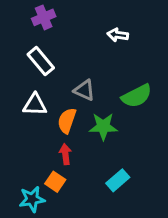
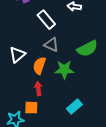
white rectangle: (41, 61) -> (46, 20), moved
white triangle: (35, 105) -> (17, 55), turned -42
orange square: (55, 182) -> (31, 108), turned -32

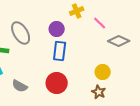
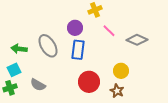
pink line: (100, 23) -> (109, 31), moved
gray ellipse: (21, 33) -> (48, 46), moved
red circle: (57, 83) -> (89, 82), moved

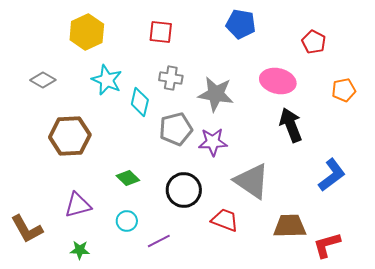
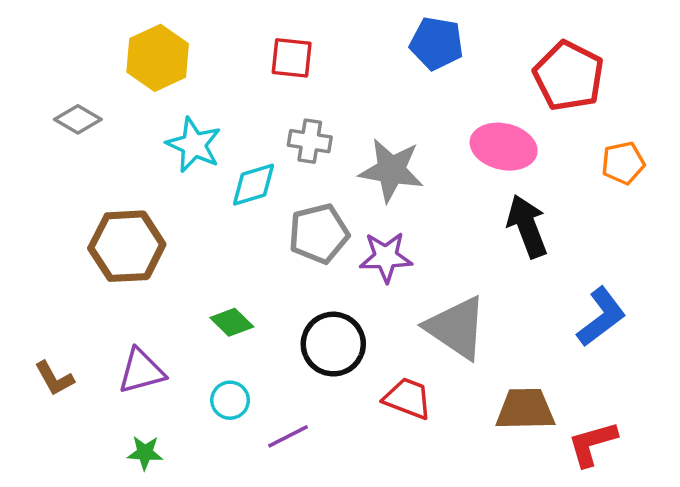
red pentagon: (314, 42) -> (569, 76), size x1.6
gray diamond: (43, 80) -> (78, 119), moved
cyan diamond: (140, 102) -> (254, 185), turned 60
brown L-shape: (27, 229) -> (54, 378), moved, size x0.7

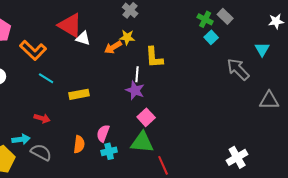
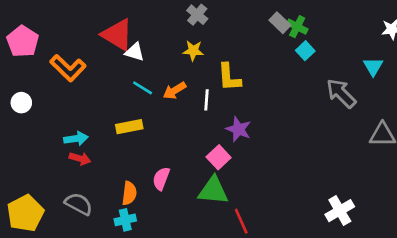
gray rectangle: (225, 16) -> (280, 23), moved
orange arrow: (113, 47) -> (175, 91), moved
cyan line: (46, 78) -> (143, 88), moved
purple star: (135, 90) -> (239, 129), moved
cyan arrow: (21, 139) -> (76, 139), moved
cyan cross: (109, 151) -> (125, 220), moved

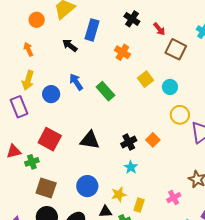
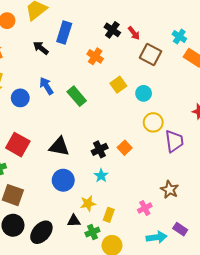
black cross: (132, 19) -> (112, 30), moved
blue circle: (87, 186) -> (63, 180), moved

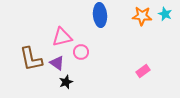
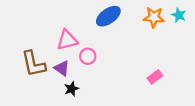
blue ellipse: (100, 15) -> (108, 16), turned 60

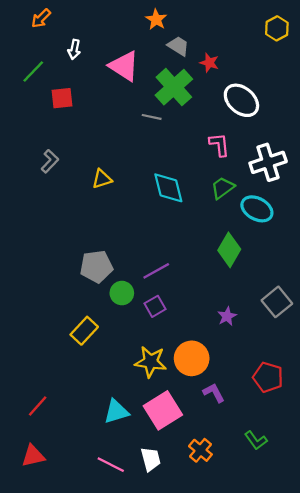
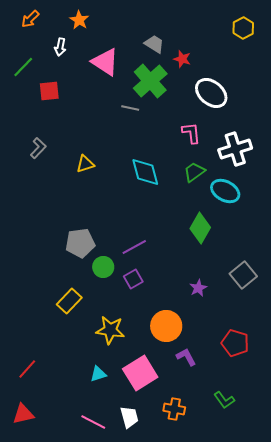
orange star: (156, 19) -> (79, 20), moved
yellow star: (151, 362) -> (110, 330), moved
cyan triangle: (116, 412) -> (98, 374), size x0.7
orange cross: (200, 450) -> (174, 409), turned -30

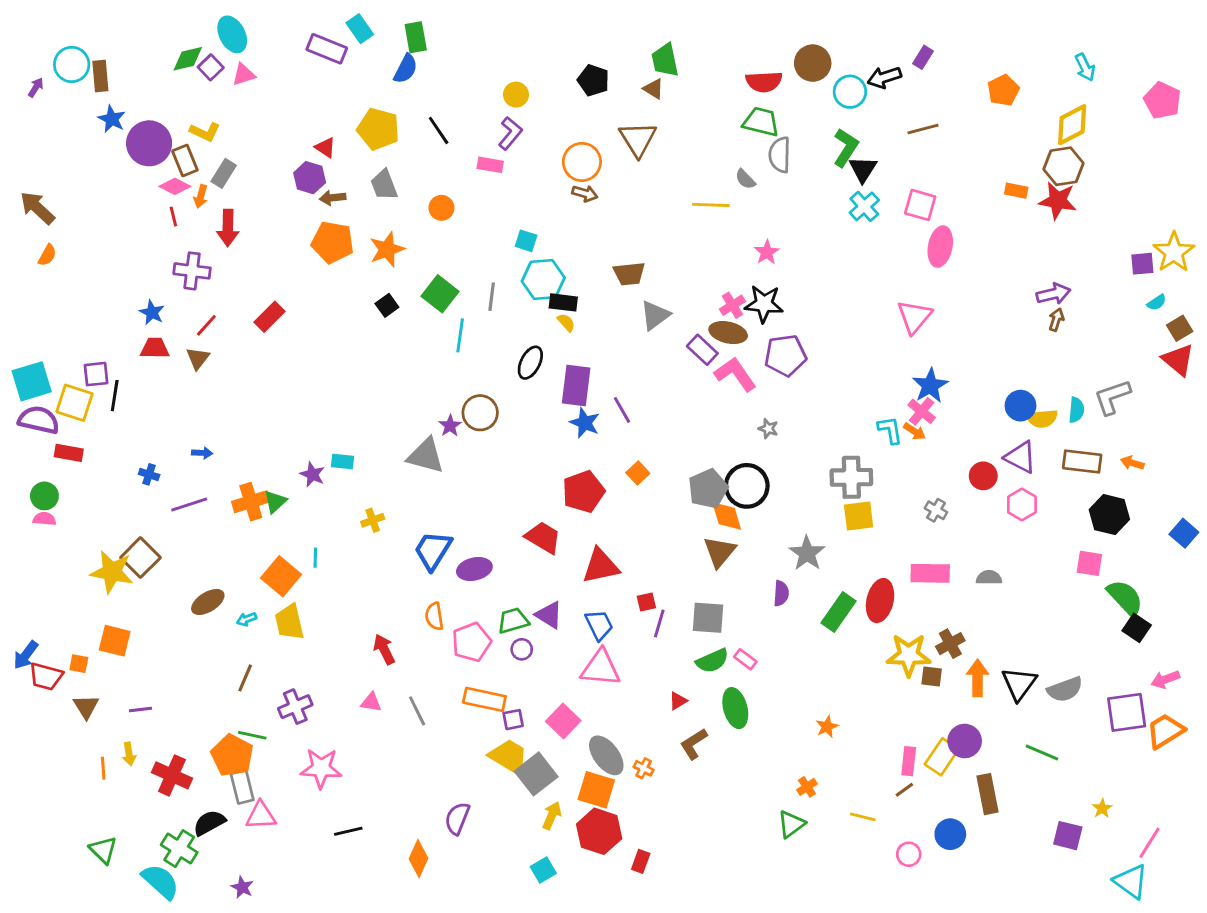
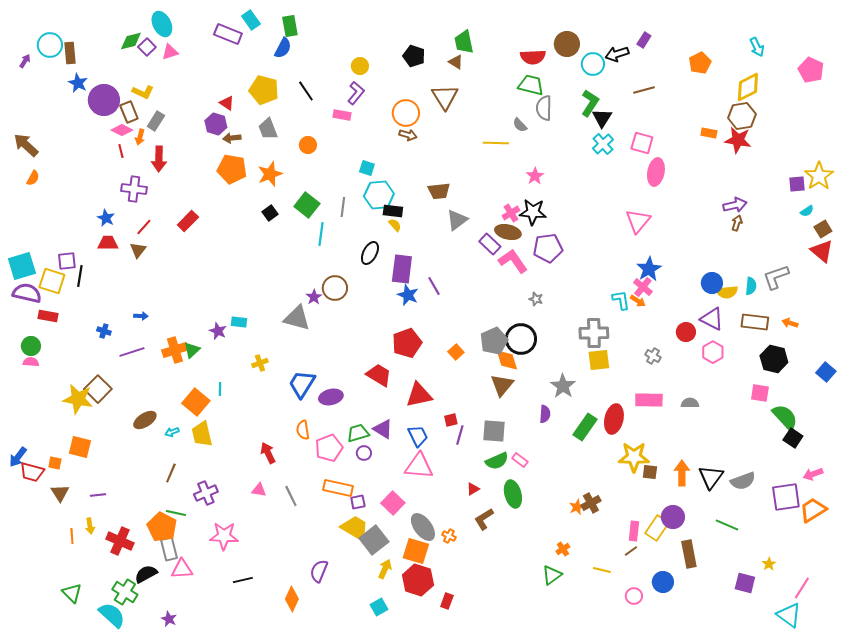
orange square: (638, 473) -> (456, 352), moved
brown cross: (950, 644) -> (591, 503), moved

::::

• **Your instructions**: Please give again only those lines that run from the one containing "blue ellipse: (100, 15)" through the final line of the listing, both included, exactly as written and without pictures.

• **The completed task**:
blue ellipse: (100, 15) -> (108, 16), turned 60

orange star: (156, 19) -> (79, 20), moved
yellow star: (151, 362) -> (110, 330), moved
cyan triangle: (116, 412) -> (98, 374), size x0.7
orange cross: (200, 450) -> (174, 409), turned -30

orange square: (638, 473) -> (456, 352), moved
brown cross: (950, 644) -> (591, 503), moved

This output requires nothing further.